Start of RECORDS PROVIDED

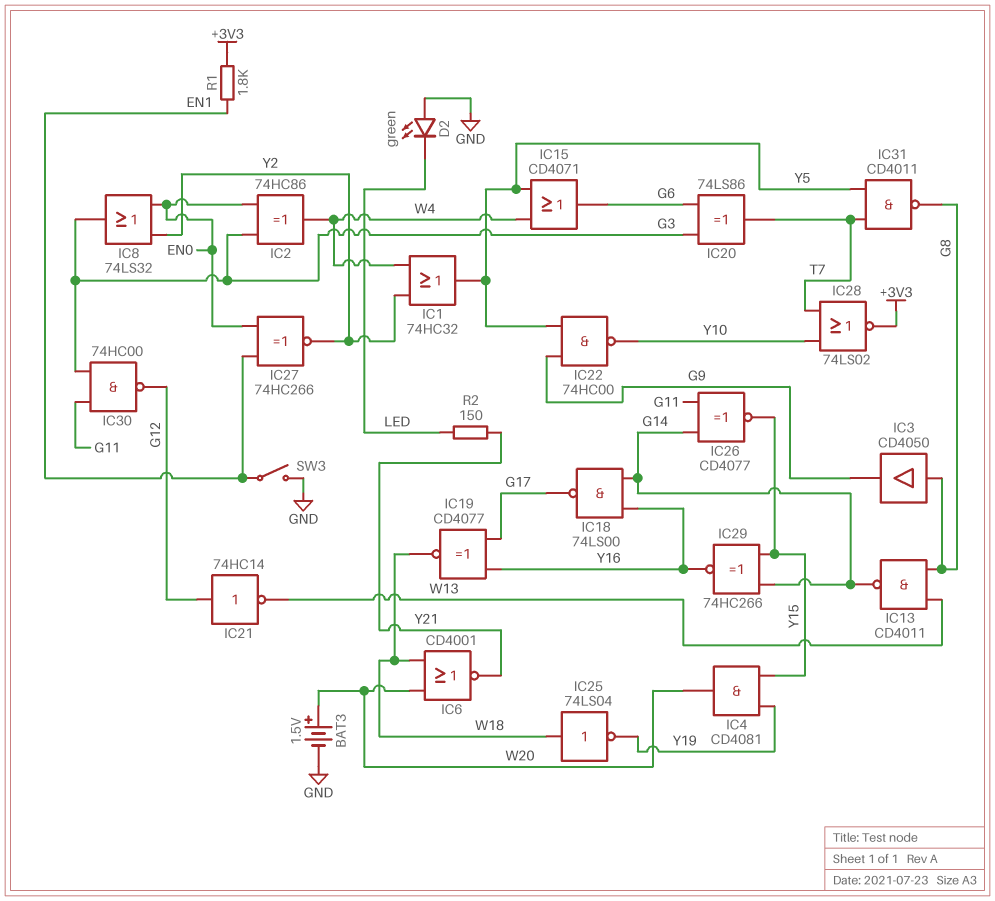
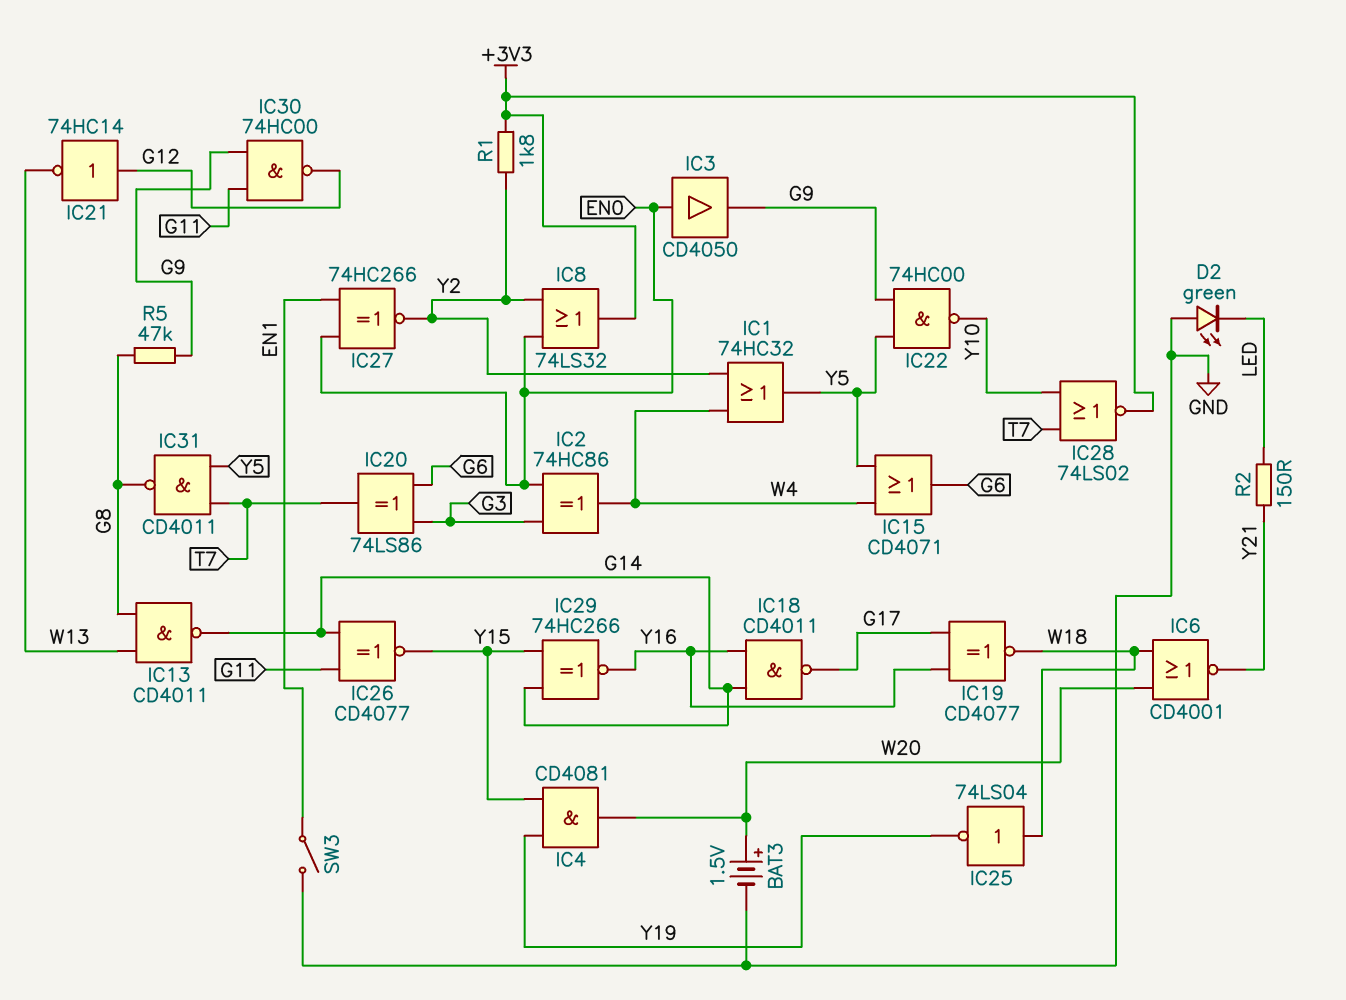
IC3: buffer CD4050 (in G8, out G9) -> buffer CD4050 (in EN0, out G9)
IC8: OR 74LS32 (in EN0, in Y2, out G3) -> OR 74LS32 (in EN0, in Y2, out +3V3)
IC18: NAND 74LS00 (in G14, in Y16, out G17) -> NAND CD4011 (in G14, in Y16, out G17)
IC30: NAND 74HC00 (in G3, in G11, out G12) -> NAND 74HC00 (in G9, in G11, out G12)
R1: 1.8k (+3V3, EN1) -> 1.8k (+3V3, Y2)
R5: none -> 47k (G8, G9)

End of RECORDS PROVIDED

_EXERCISE DIRECTIONS:_
Return all lines of the data in which the string "NAND" appears.

_RESULT OF THIS TASK:_
IC18: NAND 74LS00 (in G14, in Y16, out G17) -> NAND CD4011 (in G14, in Y16, out G17)
IC30: NAND 74HC00 (in G3, in G11, out G12) -> NAND 74HC00 (in G9, in G11, out G12)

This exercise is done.